-------- DATA FOR THIS TASK --------

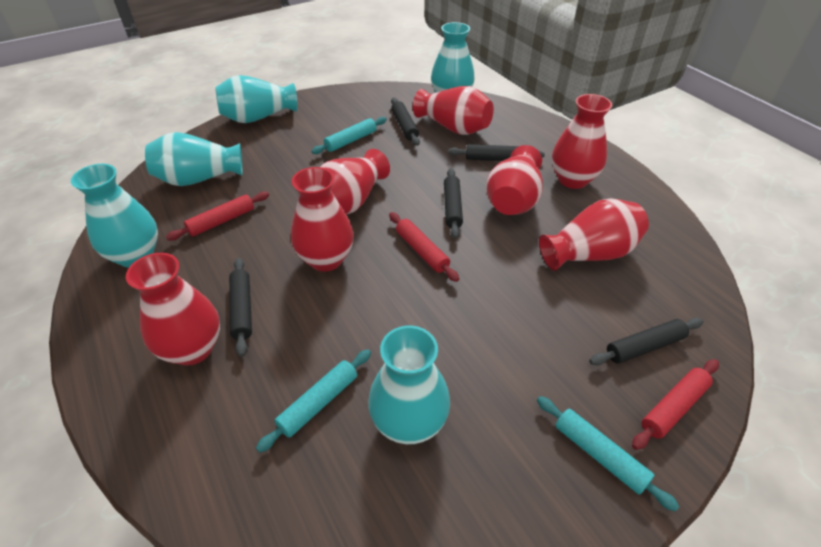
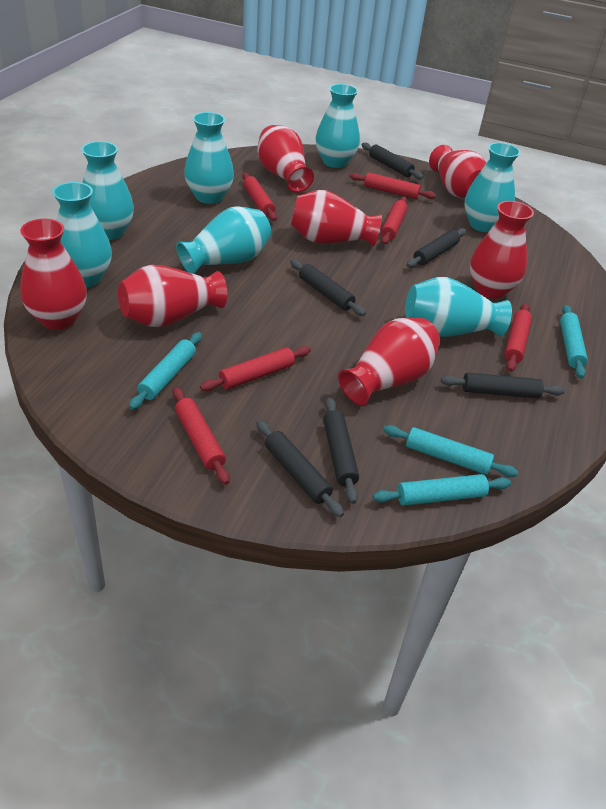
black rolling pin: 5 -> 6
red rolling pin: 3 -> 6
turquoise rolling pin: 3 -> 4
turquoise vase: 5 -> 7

--------
-------- DATA FOR THIS TASK --------

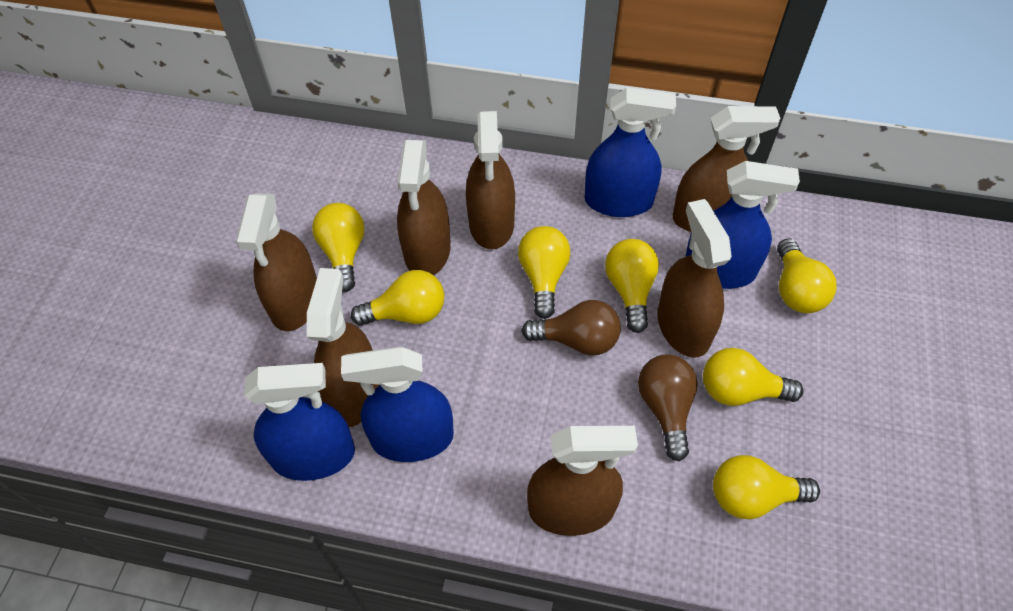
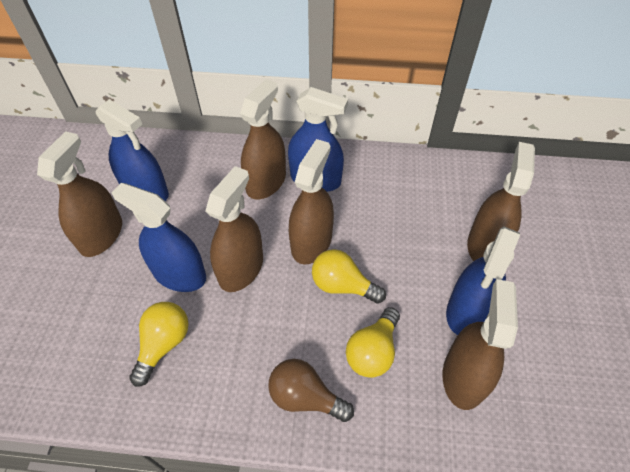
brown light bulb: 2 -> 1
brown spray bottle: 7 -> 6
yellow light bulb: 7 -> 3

--------

PROBLEM DESCRIPTION:
Given the records above, restate word for word only the lines starting at the one with "black rolling pin: 5 -> 6" and ending at the one with "turquoise vase: 5 -> 7".

SOLUTION BELOW:
black rolling pin: 5 -> 6
red rolling pin: 3 -> 6
turquoise rolling pin: 3 -> 4
turquoise vase: 5 -> 7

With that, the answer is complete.